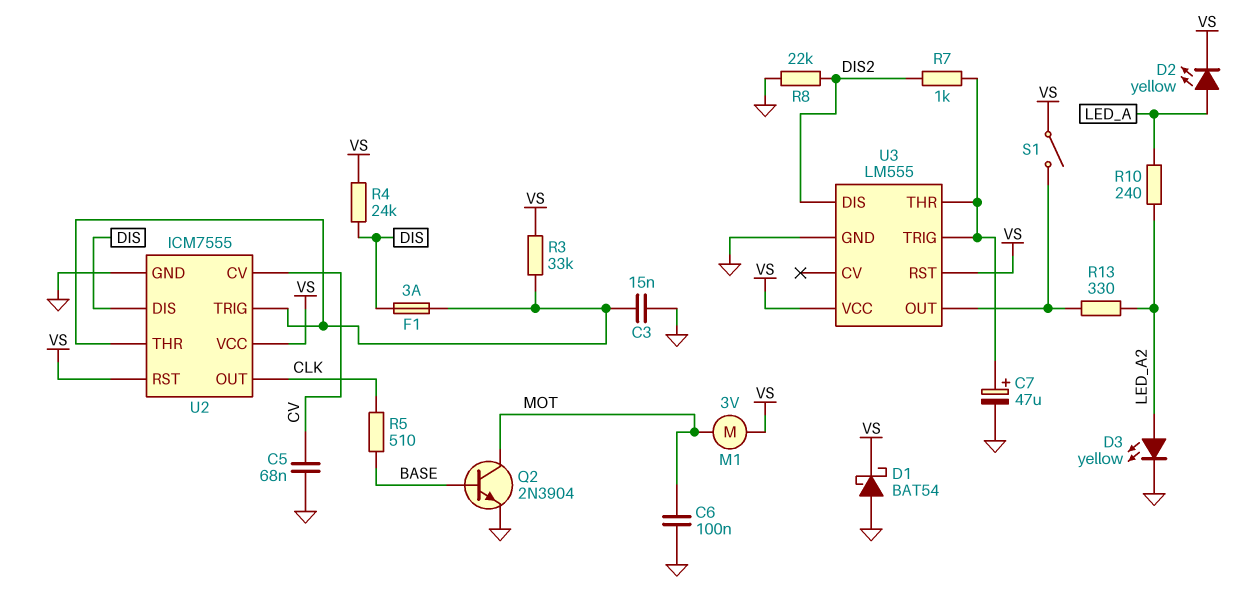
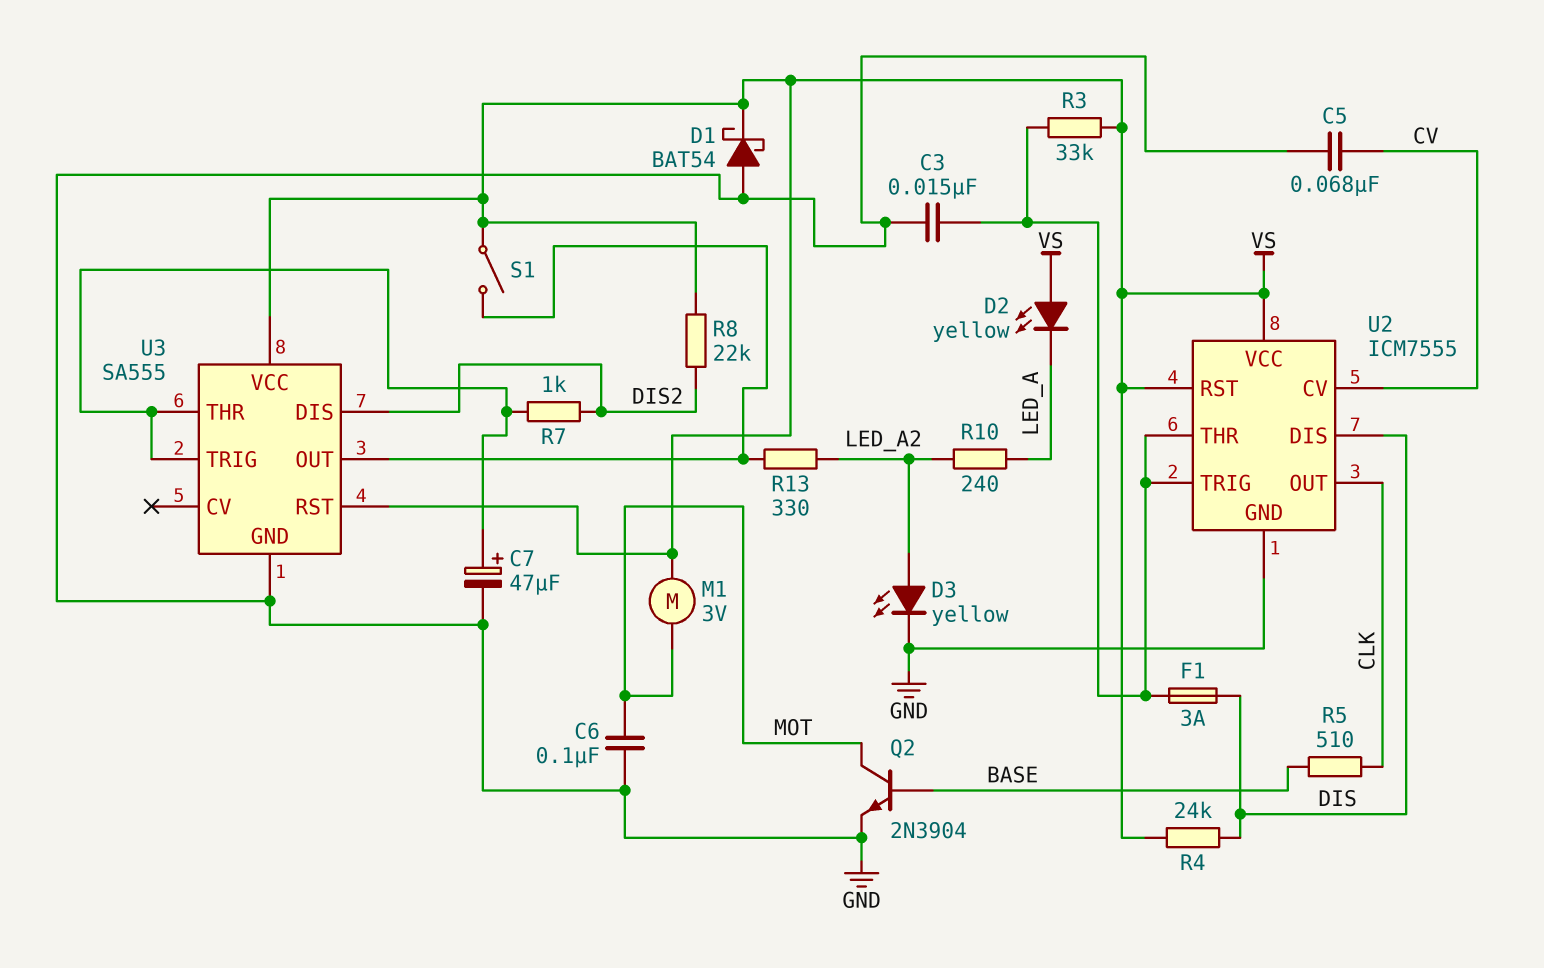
D2: LED yellow (A LED_A, K VS) -> LED yellow (A VS, K LED_A)
R8: 22k (DIS2, GND) -> 22k (DIS2, VS)
U3: LM555 -> SA555

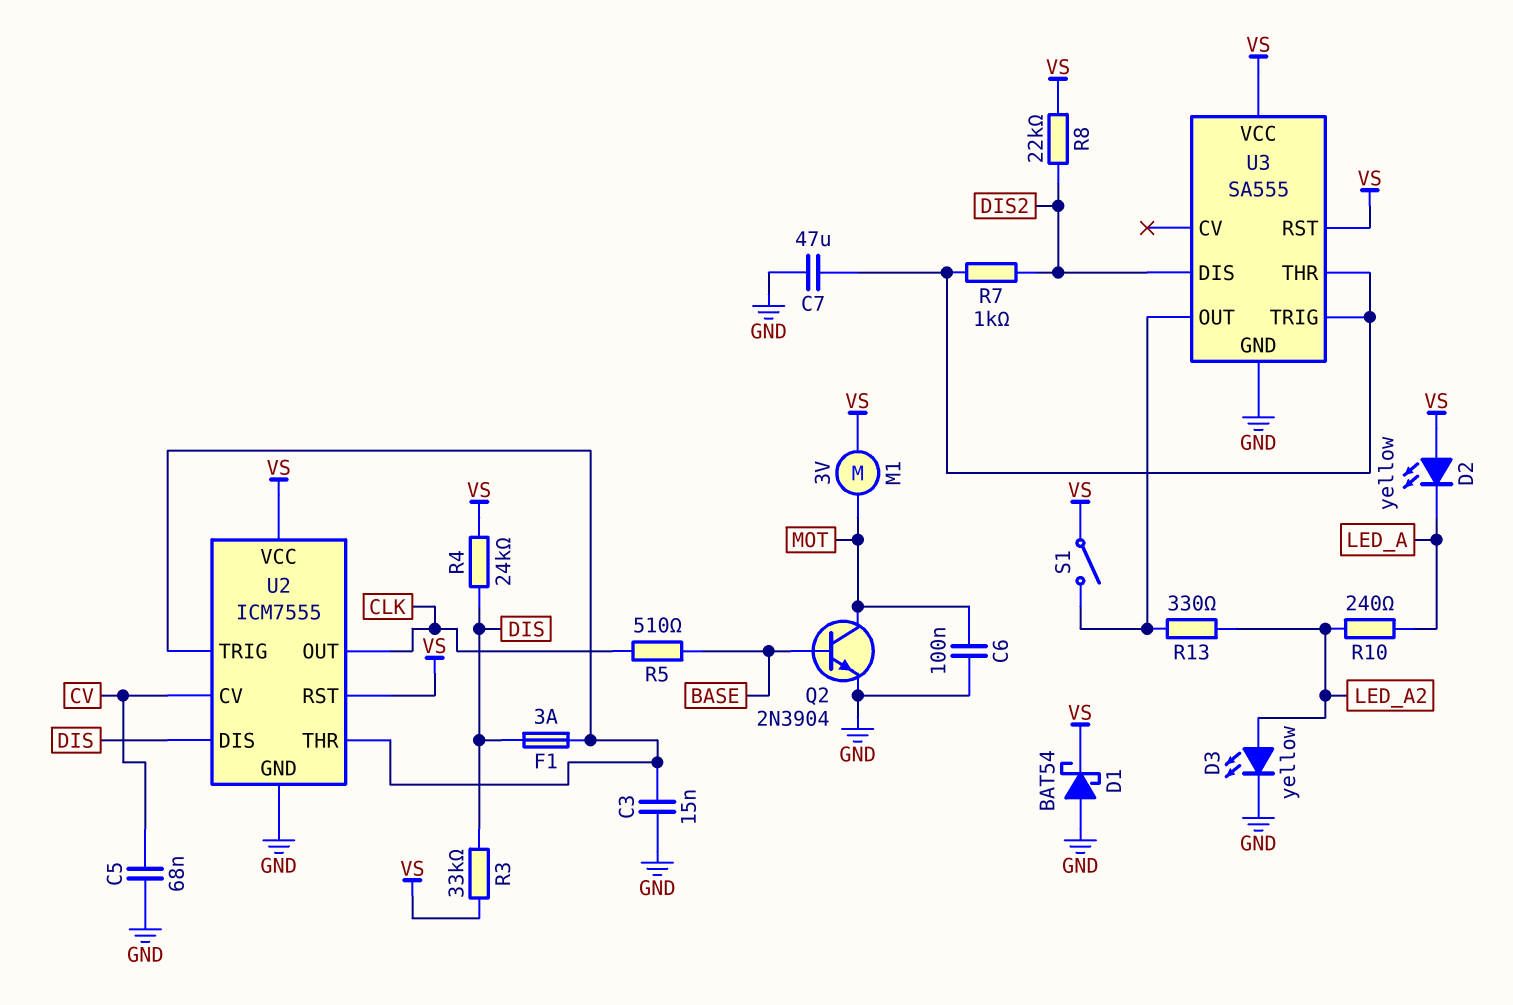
C7: 47uF (plus U3/THR, minus GND) -> 47uF (GND, U3/THR)
R3: 33k (U2/THR, VS) -> 33k (DIS, VS)

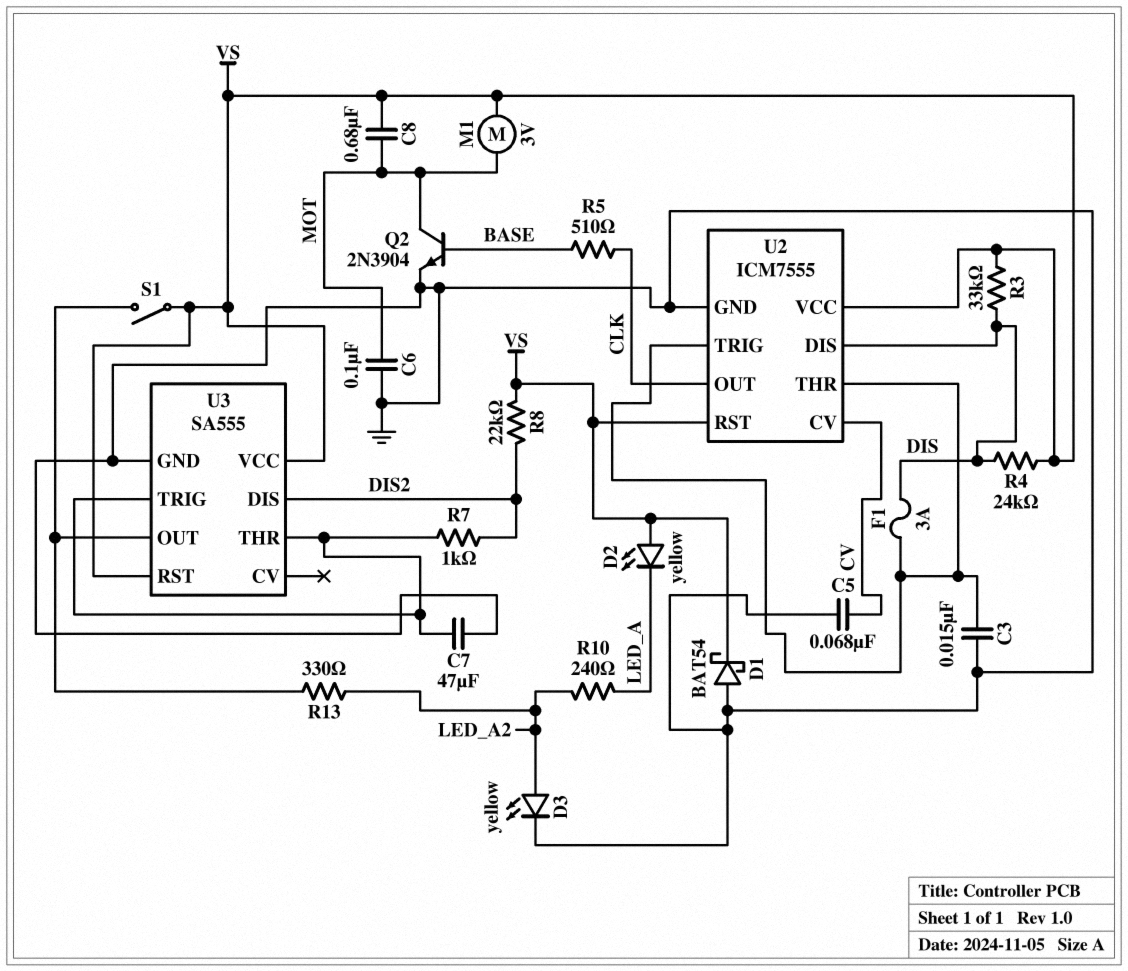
C8: none -> 680nF (MOT, VS)

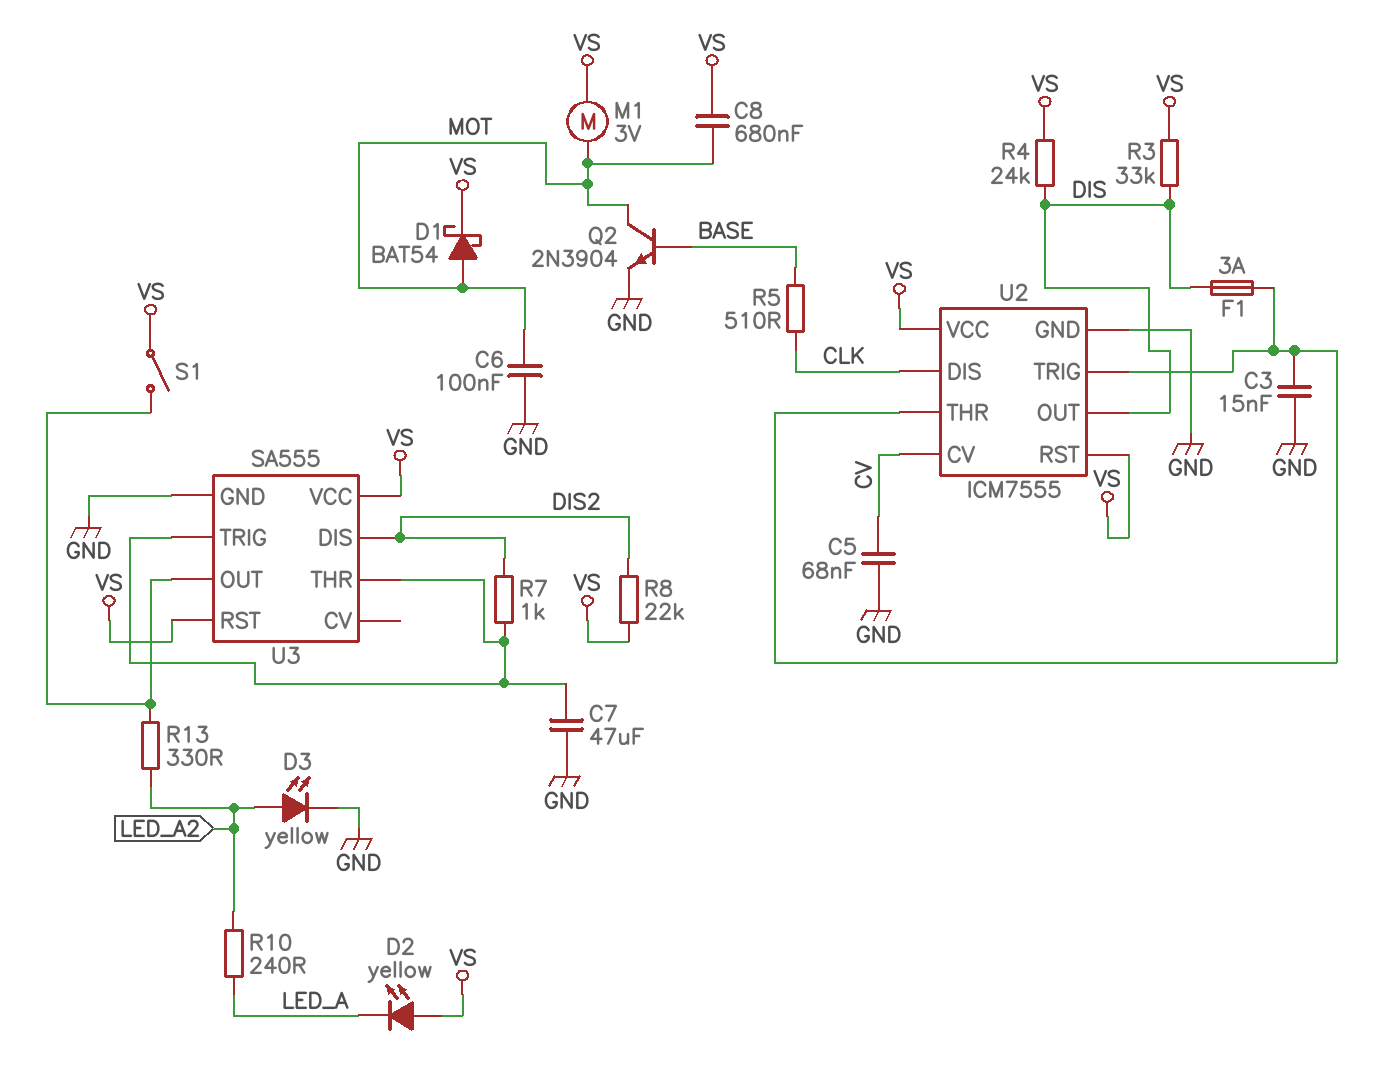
D1: schottky BAT54 (A GND, K VS) -> schottky BAT54 (A MOT, K VS)
U2 pin DIS: DIS -> CLK
U2 pin OUT: CLK -> DIS

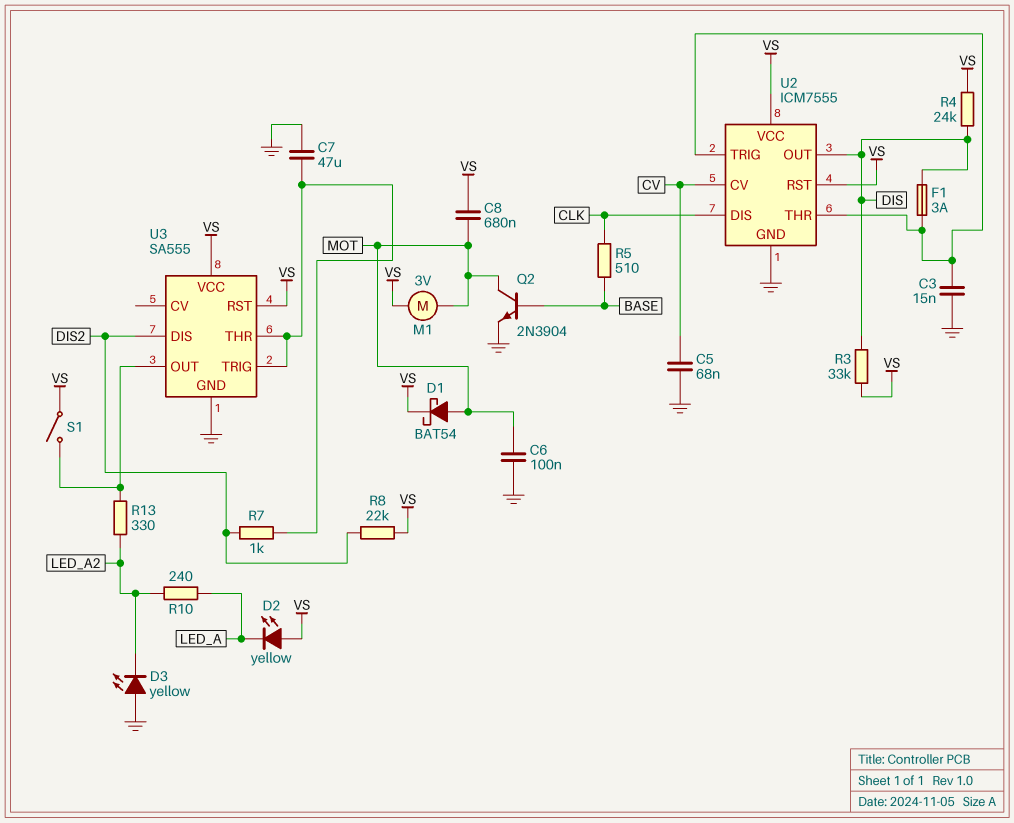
D3: LED yellow (A LED_A2, K GND) -> LED yellow (A GND, K LED_A2)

● ● ● ● ●

◆ **TASK**
Looking at the material above, count the lines that hold "yellow" and give the total alone.

◆ **ANSWER FOR THE TASK**
2